**TASK TO CARRY OUT**.
Give back exactly the lines of the data below, starting with the line that has "BARO1 pin SDA: D18 -> D21" and going on through the line that has "DIGITS1 pin DIO: A0 -> TX".
[[ INPUT MATERIAL, beginning ]]
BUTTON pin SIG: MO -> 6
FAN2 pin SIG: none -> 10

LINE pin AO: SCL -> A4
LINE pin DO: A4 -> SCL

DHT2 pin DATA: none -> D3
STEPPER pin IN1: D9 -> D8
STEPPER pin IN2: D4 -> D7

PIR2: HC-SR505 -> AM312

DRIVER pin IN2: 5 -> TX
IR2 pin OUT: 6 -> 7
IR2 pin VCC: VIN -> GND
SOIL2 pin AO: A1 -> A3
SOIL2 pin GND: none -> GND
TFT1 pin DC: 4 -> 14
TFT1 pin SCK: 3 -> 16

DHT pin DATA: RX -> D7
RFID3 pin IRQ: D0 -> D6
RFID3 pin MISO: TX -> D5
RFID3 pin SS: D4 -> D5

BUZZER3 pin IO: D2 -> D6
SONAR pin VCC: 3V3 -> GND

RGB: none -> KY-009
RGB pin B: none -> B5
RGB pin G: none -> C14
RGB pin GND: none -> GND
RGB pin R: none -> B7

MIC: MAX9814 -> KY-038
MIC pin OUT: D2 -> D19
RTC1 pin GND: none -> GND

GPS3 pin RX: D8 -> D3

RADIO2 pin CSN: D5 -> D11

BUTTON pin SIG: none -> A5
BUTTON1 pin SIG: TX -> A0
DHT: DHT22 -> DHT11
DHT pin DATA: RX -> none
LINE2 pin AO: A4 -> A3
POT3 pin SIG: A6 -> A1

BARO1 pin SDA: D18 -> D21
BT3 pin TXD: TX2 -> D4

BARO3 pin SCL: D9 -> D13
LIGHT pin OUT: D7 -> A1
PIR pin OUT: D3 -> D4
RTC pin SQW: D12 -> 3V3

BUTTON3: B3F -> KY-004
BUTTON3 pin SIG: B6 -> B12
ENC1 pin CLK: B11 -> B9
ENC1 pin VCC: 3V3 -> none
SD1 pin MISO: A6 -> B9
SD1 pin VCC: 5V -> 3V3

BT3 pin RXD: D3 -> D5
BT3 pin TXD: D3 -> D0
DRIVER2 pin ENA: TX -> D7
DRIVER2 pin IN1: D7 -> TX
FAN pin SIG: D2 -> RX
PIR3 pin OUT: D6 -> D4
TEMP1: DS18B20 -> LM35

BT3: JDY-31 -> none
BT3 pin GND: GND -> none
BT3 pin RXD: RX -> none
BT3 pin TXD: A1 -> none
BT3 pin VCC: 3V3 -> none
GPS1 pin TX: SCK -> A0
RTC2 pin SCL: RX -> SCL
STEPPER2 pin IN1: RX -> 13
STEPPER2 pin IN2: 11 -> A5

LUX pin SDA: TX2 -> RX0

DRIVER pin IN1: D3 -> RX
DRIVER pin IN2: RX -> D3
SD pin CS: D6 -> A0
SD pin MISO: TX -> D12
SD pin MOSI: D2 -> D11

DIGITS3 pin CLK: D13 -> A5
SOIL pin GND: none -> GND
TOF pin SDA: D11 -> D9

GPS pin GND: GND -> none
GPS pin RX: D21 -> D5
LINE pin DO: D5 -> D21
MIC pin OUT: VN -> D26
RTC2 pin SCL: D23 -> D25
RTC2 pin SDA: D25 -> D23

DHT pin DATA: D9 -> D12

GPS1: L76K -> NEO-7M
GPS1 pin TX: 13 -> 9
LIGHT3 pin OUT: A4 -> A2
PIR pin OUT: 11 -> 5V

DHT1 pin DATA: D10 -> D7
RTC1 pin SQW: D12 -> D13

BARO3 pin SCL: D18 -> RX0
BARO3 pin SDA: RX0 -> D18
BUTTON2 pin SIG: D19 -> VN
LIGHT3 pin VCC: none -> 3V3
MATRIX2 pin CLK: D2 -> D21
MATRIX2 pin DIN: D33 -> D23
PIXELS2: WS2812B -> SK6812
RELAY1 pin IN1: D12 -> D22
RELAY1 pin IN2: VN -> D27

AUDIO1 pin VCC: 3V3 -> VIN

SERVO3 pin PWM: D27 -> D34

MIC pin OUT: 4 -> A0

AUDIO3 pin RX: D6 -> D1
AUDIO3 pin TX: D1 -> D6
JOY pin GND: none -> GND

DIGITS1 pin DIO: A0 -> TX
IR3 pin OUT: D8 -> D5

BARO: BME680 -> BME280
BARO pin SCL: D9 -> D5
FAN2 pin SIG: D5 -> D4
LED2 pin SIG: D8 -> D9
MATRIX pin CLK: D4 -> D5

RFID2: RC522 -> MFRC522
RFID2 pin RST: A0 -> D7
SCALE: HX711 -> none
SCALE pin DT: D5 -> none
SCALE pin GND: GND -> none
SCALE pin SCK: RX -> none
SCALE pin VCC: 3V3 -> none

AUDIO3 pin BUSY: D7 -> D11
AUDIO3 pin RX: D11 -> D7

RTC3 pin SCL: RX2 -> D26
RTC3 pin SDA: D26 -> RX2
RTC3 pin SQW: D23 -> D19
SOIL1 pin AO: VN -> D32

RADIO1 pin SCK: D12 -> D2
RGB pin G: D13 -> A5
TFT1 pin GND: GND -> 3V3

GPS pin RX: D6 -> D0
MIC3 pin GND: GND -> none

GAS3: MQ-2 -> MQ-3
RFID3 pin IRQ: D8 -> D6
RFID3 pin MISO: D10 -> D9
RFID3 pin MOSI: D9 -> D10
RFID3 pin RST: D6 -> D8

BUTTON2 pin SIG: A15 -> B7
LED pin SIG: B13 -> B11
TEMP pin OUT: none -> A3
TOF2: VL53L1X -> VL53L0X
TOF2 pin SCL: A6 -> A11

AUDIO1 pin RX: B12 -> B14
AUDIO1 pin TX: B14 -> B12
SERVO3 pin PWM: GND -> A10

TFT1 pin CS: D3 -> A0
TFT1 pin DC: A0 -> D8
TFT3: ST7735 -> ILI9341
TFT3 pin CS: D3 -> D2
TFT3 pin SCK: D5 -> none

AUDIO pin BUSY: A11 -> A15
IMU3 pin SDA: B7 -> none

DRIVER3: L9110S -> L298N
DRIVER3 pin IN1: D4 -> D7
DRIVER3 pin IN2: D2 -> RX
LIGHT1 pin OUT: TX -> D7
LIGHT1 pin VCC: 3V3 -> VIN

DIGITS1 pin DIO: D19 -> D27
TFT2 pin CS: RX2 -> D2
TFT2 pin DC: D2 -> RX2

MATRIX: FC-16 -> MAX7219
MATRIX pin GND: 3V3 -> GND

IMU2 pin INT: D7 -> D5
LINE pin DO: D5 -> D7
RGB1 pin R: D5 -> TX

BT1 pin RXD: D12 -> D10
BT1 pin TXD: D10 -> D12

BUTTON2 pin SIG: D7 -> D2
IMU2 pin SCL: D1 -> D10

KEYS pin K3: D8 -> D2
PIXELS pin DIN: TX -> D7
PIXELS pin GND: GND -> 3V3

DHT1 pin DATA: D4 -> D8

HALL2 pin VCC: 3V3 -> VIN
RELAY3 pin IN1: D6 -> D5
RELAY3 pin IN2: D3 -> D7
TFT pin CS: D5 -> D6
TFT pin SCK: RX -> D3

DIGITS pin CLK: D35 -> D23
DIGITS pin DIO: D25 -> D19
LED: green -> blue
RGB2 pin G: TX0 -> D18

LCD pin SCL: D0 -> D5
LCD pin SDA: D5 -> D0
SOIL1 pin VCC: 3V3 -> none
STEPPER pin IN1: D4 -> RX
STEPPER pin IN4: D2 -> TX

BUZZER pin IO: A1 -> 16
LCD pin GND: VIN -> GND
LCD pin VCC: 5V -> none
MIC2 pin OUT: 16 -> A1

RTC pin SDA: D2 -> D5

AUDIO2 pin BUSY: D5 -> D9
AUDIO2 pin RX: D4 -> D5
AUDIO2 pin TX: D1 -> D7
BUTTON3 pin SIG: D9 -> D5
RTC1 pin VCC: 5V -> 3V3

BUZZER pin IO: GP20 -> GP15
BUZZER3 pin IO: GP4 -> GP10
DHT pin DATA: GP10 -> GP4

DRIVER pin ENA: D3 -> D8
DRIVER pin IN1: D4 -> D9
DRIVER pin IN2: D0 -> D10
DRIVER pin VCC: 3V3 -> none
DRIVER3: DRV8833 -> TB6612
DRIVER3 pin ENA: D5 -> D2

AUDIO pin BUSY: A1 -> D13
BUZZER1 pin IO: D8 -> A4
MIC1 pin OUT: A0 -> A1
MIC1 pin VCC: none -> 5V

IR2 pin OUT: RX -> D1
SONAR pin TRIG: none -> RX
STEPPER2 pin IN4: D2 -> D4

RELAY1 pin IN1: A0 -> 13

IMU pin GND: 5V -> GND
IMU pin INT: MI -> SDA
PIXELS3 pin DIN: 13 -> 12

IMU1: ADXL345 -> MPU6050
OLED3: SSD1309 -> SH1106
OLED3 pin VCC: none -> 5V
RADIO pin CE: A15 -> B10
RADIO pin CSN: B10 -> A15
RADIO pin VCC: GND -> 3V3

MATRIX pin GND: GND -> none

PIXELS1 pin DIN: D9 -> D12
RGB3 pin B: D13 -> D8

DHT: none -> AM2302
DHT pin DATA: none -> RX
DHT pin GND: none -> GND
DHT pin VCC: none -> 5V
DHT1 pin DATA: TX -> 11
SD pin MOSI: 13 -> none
[[ INPUT MATERIAL, end ]]
**ANSWER BELOW**.
BARO1 pin SDA: D18 -> D21
BT3 pin TXD: TX2 -> D4

BARO3 pin SCL: D9 -> D13
LIGHT pin OUT: D7 -> A1
PIR pin OUT: D3 -> D4
RTC pin SQW: D12 -> 3V3

BUTTON3: B3F -> KY-004
BUTTON3 pin SIG: B6 -> B12
ENC1 pin CLK: B11 -> B9
ENC1 pin VCC: 3V3 -> none
SD1 pin MISO: A6 -> B9
SD1 pin VCC: 5V -> 3V3

BT3 pin RXD: D3 -> D5
BT3 pin TXD: D3 -> D0
DRIVER2 pin ENA: TX -> D7
DRIVER2 pin IN1: D7 -> TX
FAN pin SIG: D2 -> RX
PIR3 pin OUT: D6 -> D4
TEMP1: DS18B20 -> LM35

BT3: JDY-31 -> none
BT3 pin GND: GND -> none
BT3 pin RXD: RX -> none
BT3 pin TXD: A1 -> none
BT3 pin VCC: 3V3 -> none
GPS1 pin TX: SCK -> A0
RTC2 pin SCL: RX -> SCL
STEPPER2 pin IN1: RX -> 13
STEPPER2 pin IN2: 11 -> A5

LUX pin SDA: TX2 -> RX0

DRIVER pin IN1: D3 -> RX
DRIVER pin IN2: RX -> D3
SD pin CS: D6 -> A0
SD pin MISO: TX -> D12
SD pin MOSI: D2 -> D11

DIGITS3 pin CLK: D13 -> A5
SOIL pin GND: none -> GND
TOF pin SDA: D11 -> D9

GPS pin GND: GND -> none
GPS pin RX: D21 -> D5
LINE pin DO: D5 -> D21
MIC pin OUT: VN -> D26
RTC2 pin SCL: D23 -> D25
RTC2 pin SDA: D25 -> D23

DHT pin DATA: D9 -> D12

GPS1: L76K -> NEO-7M
GPS1 pin TX: 13 -> 9
LIGHT3 pin OUT: A4 -> A2
PIR pin OUT: 11 -> 5V

DHT1 pin DATA: D10 -> D7
RTC1 pin SQW: D12 -> D13

BARO3 pin SCL: D18 -> RX0
BARO3 pin SDA: RX0 -> D18
BUTTON2 pin SIG: D19 -> VN
LIGHT3 pin VCC: none -> 3V3
MATRIX2 pin CLK: D2 -> D21
MATRIX2 pin DIN: D33 -> D23
PIXELS2: WS2812B -> SK6812
RELAY1 pin IN1: D12 -> D22
RELAY1 pin IN2: VN -> D27

AUDIO1 pin VCC: 3V3 -> VIN

SERVO3 pin PWM: D27 -> D34

MIC pin OUT: 4 -> A0

AUDIO3 pin RX: D6 -> D1
AUDIO3 pin TX: D1 -> D6
JOY pin GND: none -> GND

DIGITS1 pin DIO: A0 -> TX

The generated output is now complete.